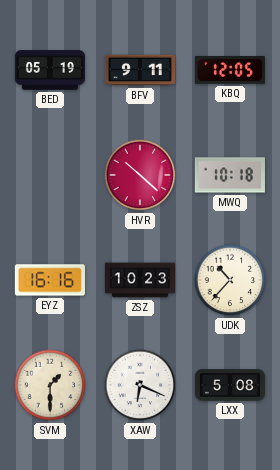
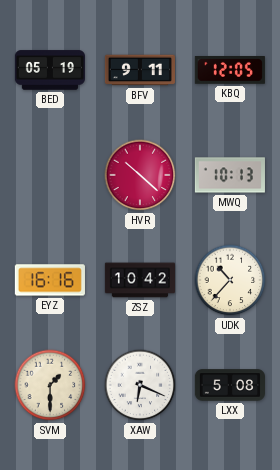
MWQ: 10:18 -> 10:13
ZSZ: 10:23 -> 10:42
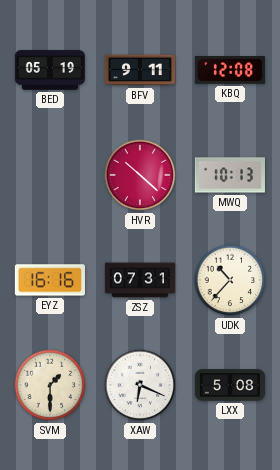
KBQ: 12:05 -> 12:08
ZSZ: 10:42 -> 07:31
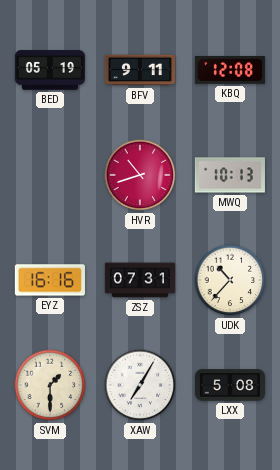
HVR: 10:22 -> 10:42
XAW: 6:19 -> 7:05
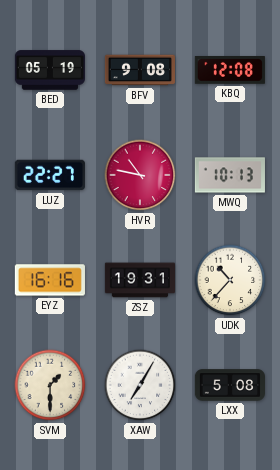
BFV: 9:11 -> 9:08
LUZ: none -> 22:27
HVR: 10:42 -> 10:47
ZSZ: 07:31 -> 19:31
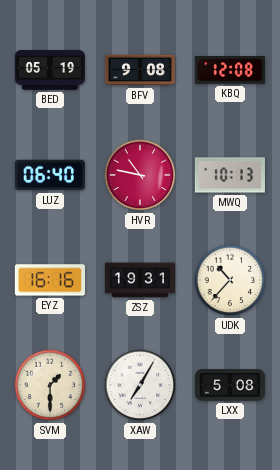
LUZ: 22:27 -> 06:40
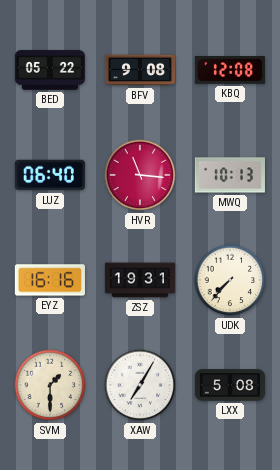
BED: 05:19 -> 05:22
HVR: 10:47 -> 11:16
UDK: 10:37 -> 7:37
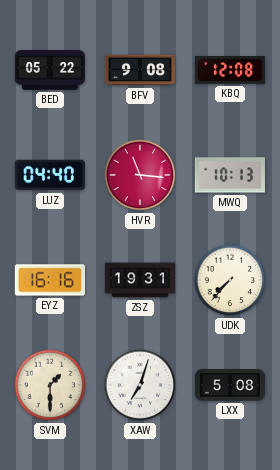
LUZ: 06:40 -> 04:40
XAW: 7:05 -> 7:03
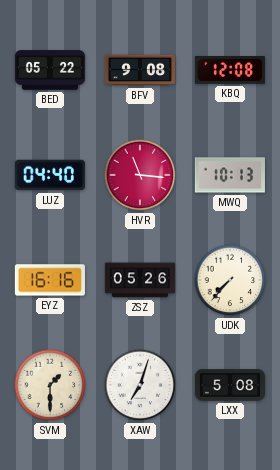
ZSZ: 19:31 -> 05:26
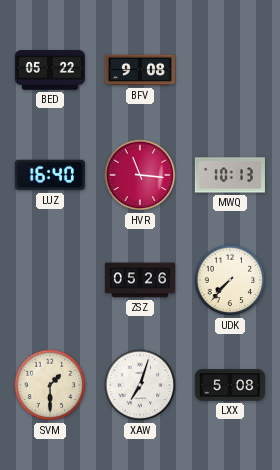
KBQ: 12:08 -> none
LUZ: 04:40 -> 16:40
EYZ: 16:16 -> none
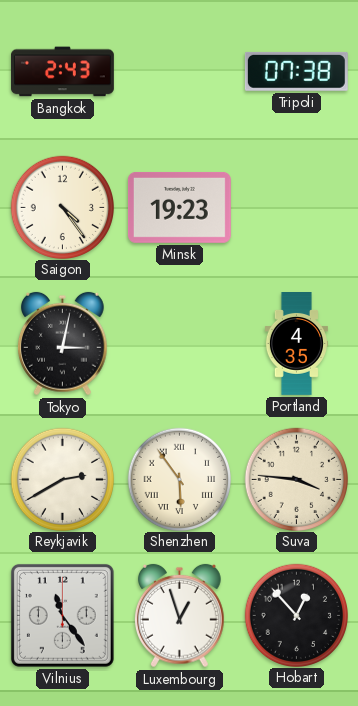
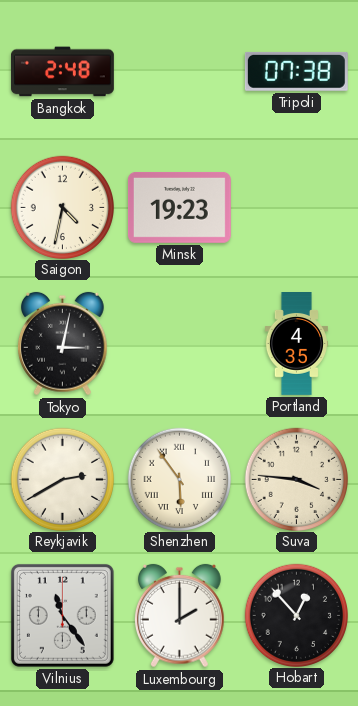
Bangkok: 2:43 -> 2:48
Saigon: 4:24 -> 4:32
Luxembourg: 12:57 -> 2:00
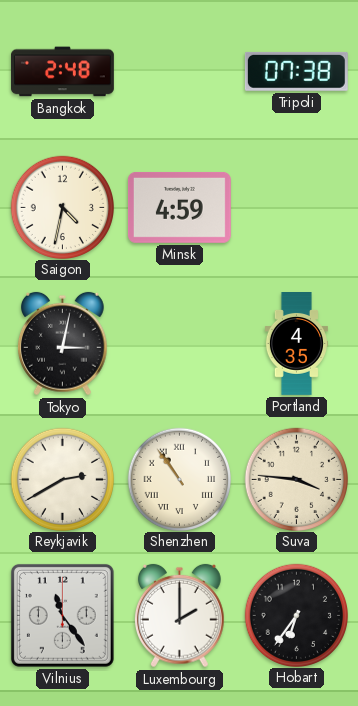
Minsk: 19:23 -> 4:59
Shenzhen: 5:54 -> 10:54
Hobart: 12:53 -> 6:36
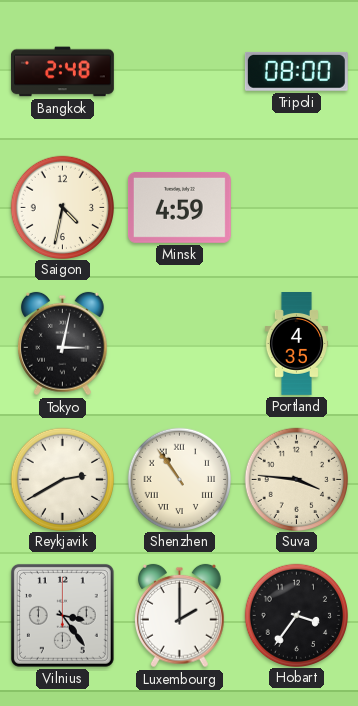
Tripoli: 07:38 -> 08:00
Vilnius: 11:24 -> 3:24
Hobart: 6:36 -> 3:36
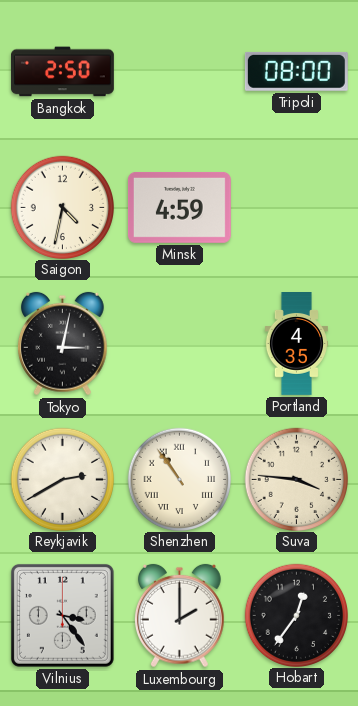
Bangkok: 2:48 -> 2:50
Hobart: 3:36 -> 12:36
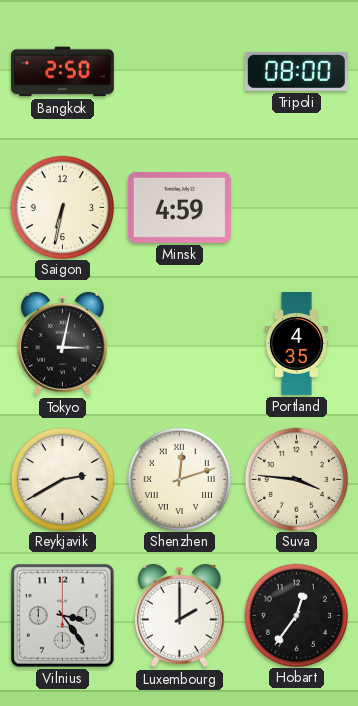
Saigon: 4:32 -> 6:32
Shenzhen: 10:54 -> 12:12
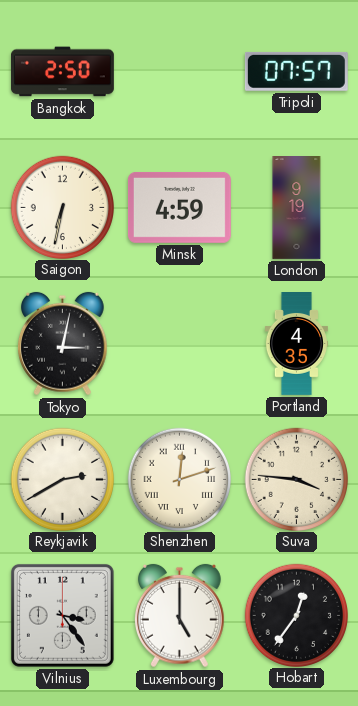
Tripoli: 08:00 -> 07:57
London: none -> 9:19
Luxembourg: 2:00 -> 5:00
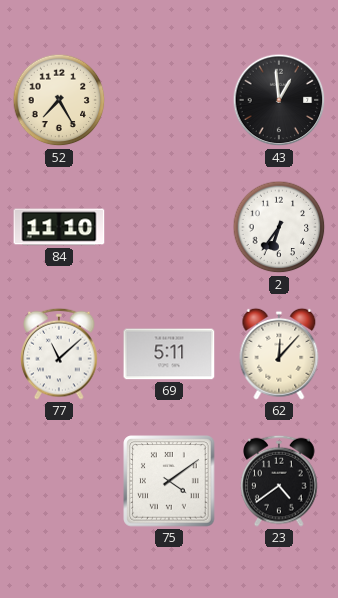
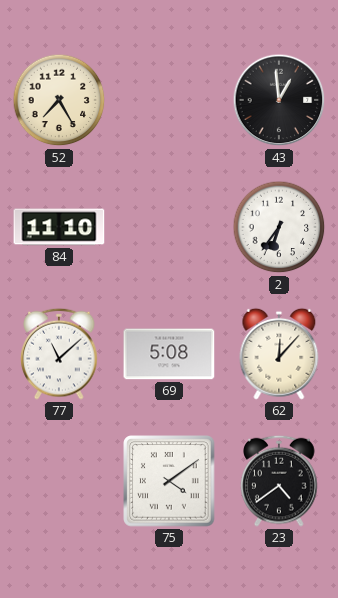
69: 5:11 -> 5:08
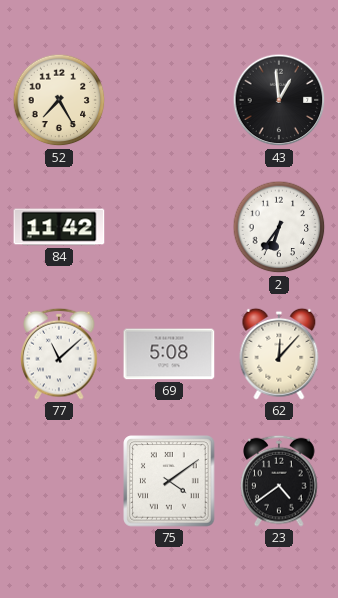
84: 11:10 -> 11:42
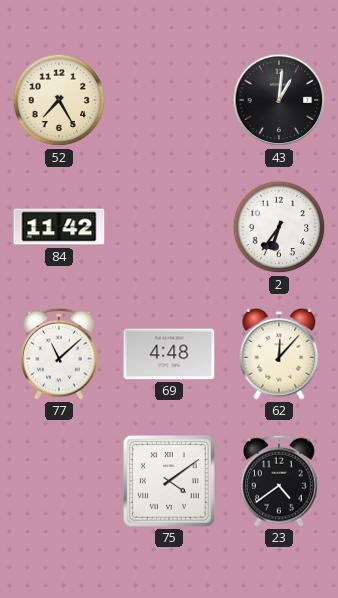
43: 12:59 -> 1:01
69: 5:08 -> 4:48
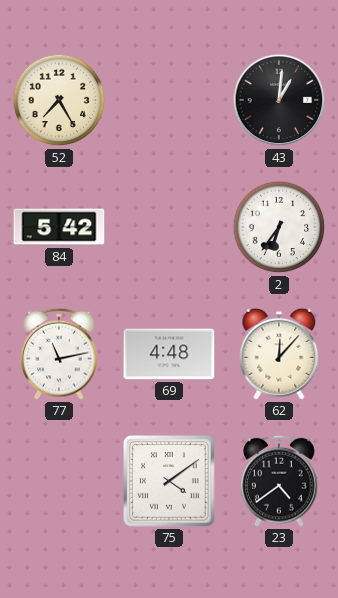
84: 11:42 -> 5:42
77: 11:08 -> 11:13
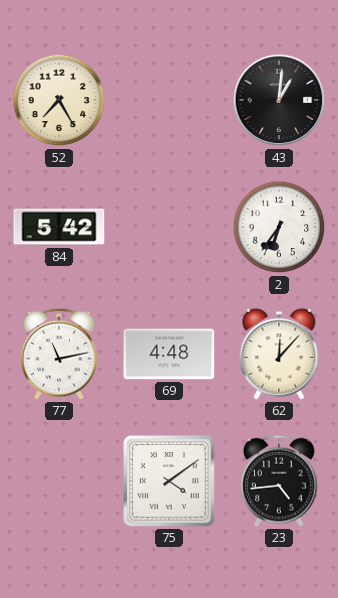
23: 4:39 -> 4:44
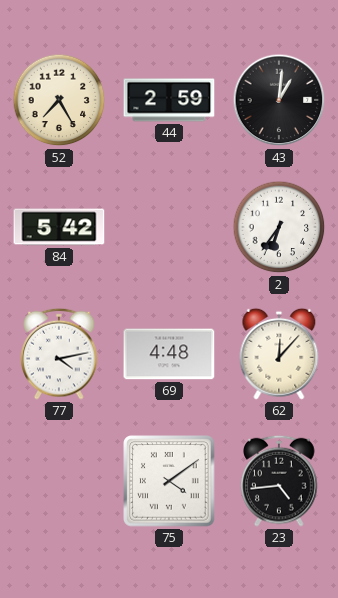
44: none -> 2:59
77: 11:13 -> 4:13
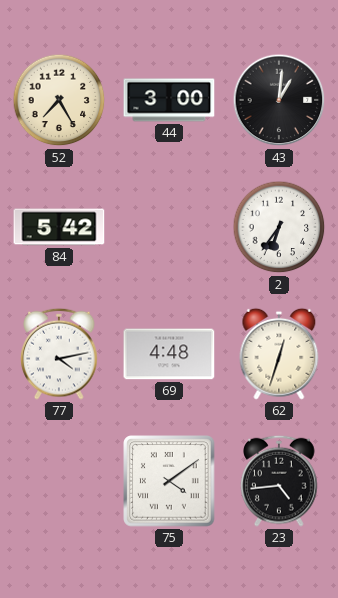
44: 2:59 -> 3:00
62: 12:07 -> 12:33
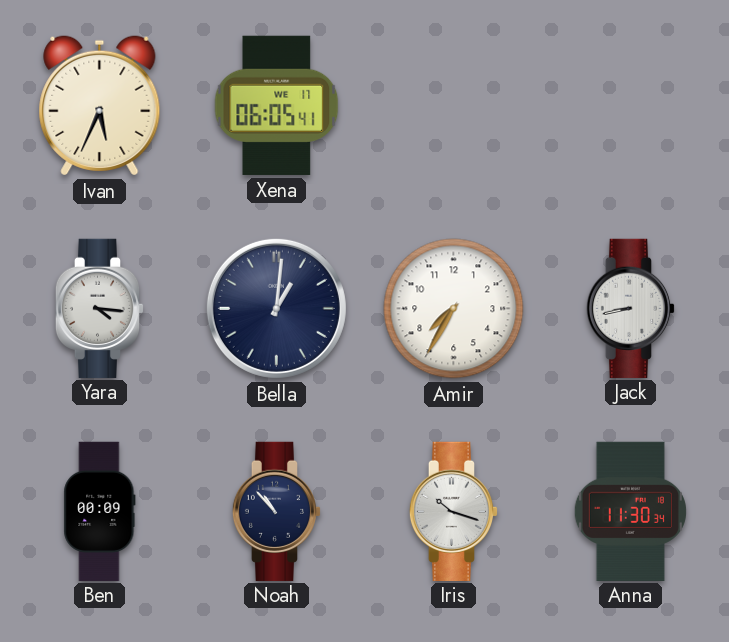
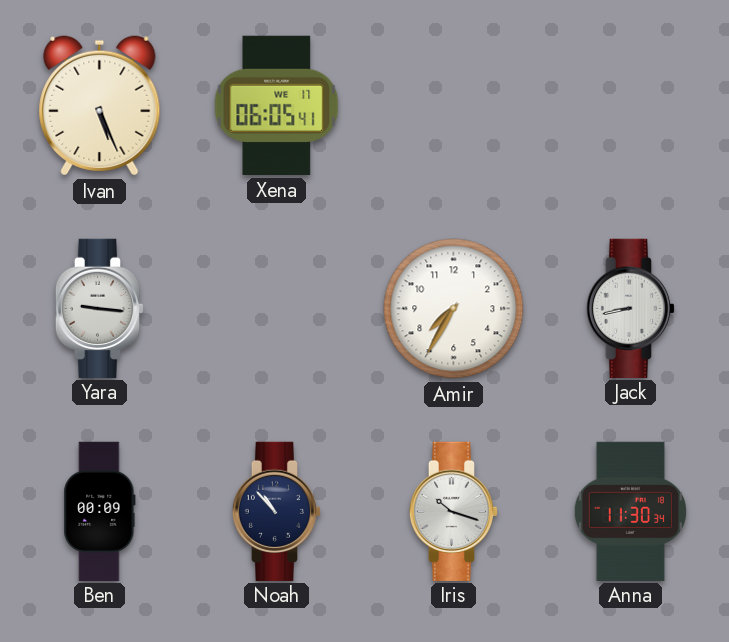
Ivan: 5:34 -> 5:26
Yara: 4:16 -> 9:16
Bella: 1:01 -> none
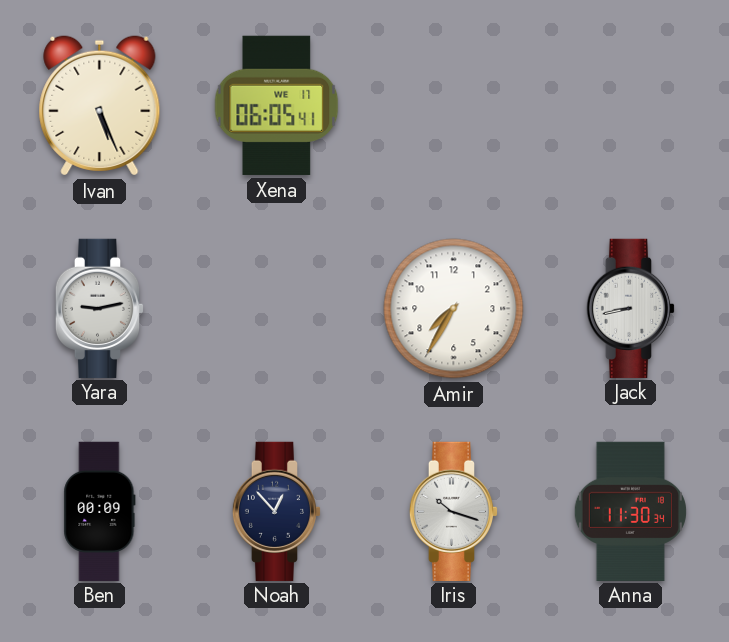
Yara: 9:16 -> 9:13
Noah: 10:53 -> 12:53
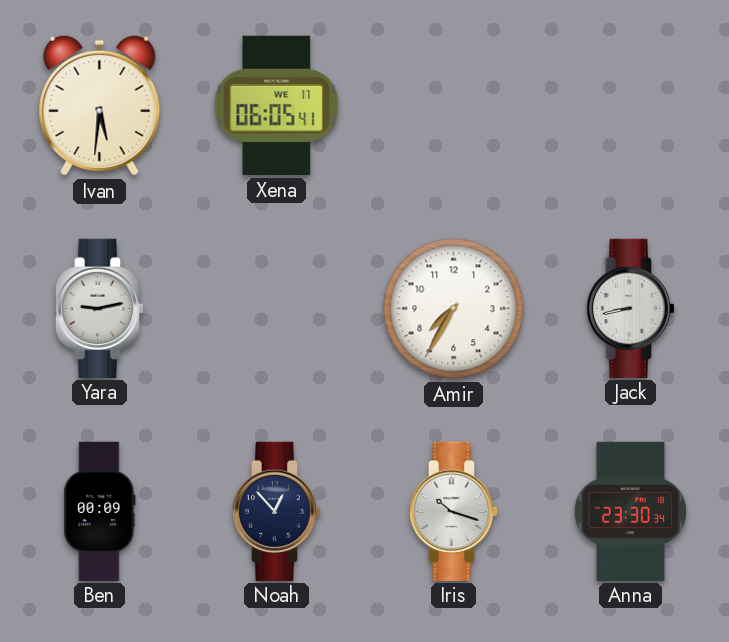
Ivan: 5:26 -> 5:31
Anna: 11:30 -> 23:30
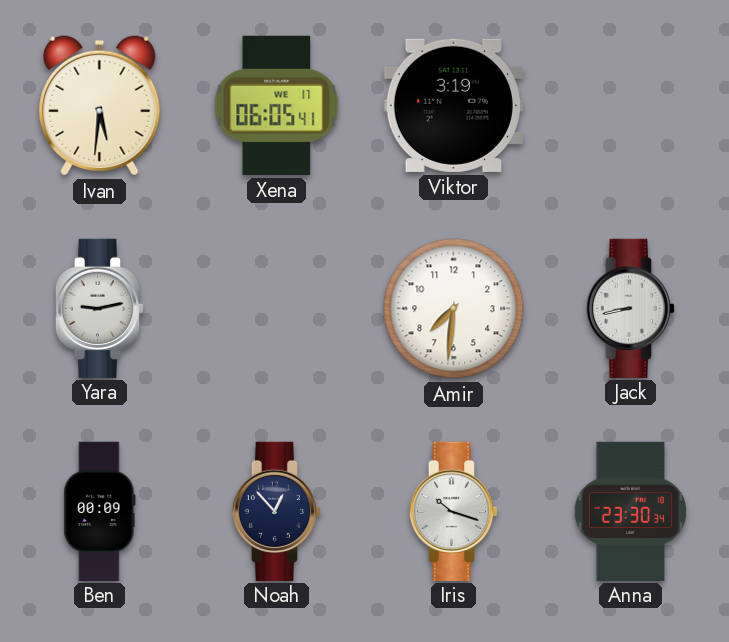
Viktor: none -> 3:19
Amir: 7:35 -> 7:31
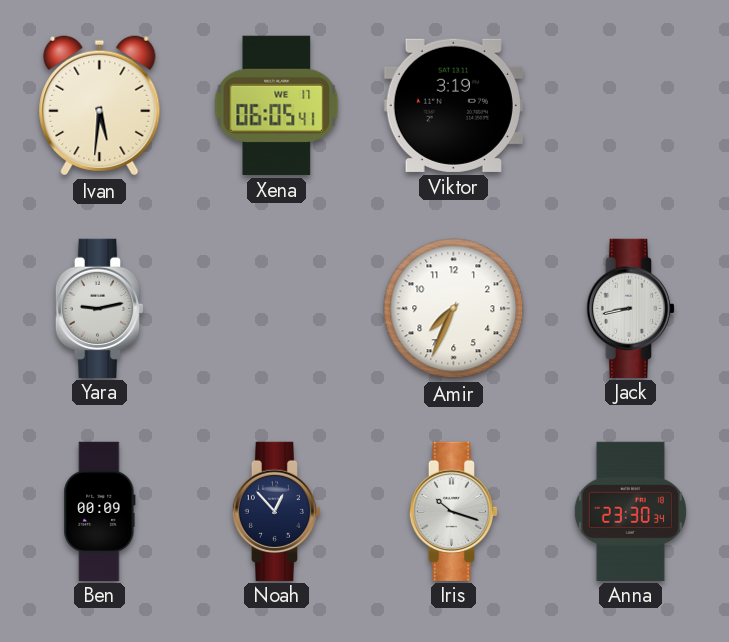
Amir: 7:31 -> 7:34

Your goal: Copy out every line of the data with "none" replaced by "blank" and everything else unchanged, leaving out the pictures.

Finished answer:
MWQ: 10:18 -> 10:13
ZSZ: 10:23 -> 10:42
KBQ: 12:05 -> 12:08
ZSZ: 10:42 -> 07:31
HVR: 10:22 -> 10:42
XAW: 6:19 -> 7:05
BFV: 9:11 -> 9:08
LUZ: blank -> 22:27
HVR: 10:42 -> 10:47
ZSZ: 07:31 -> 19:31
LUZ: 22:27 -> 06:40
BED: 05:19 -> 05:22
HVR: 10:47 -> 11:16
UDK: 10:37 -> 7:37
LUZ: 06:40 -> 04:40
XAW: 7:05 -> 7:03
ZSZ: 19:31 -> 05:26
KBQ: 12:08 -> blank
LUZ: 04:40 -> 16:40
EYZ: 16:16 -> blank
Bangkok: 2:43 -> 2:48
Saigon: 4:24 -> 4:32
Luxembourg: 12:57 -> 2:00
Minsk: 19:23 -> 4:59
Shenzhen: 5:54 -> 10:54
Hobart: 12:53 -> 6:36
Tripoli: 07:38 -> 08:00
Vilnius: 11:24 -> 3:24
Hobart: 6:36 -> 3:36
Bangkok: 2:48 -> 2:50
Hobart: 3:36 -> 12:36
Saigon: 4:32 -> 6:32
Shenzhen: 10:54 -> 12:12
Tripoli: 08:00 -> 07:57
London: blank -> 9:19
Luxembourg: 2:00 -> 5:00
69: 5:11 -> 5:08
84: 11:10 -> 11:42
43: 12:59 -> 1:01
69: 5:08 -> 4:48
84: 11:42 -> 5:42
77: 11:08 -> 11:13
23: 4:39 -> 4:44
44: blank -> 2:59
77: 11:13 -> 4:13
44: 2:59 -> 3:00
62: 12:07 -> 12:33
Ivan: 5:34 -> 5:26
Yara: 4:16 -> 9:16
Bella: 1:01 -> blank
Yara: 9:16 -> 9:13
Noah: 10:53 -> 12:53
Ivan: 5:26 -> 5:31
Anna: 11:30 -> 23:30
Viktor: blank -> 3:19
Amir: 7:35 -> 7:31
Amir: 7:31 -> 7:34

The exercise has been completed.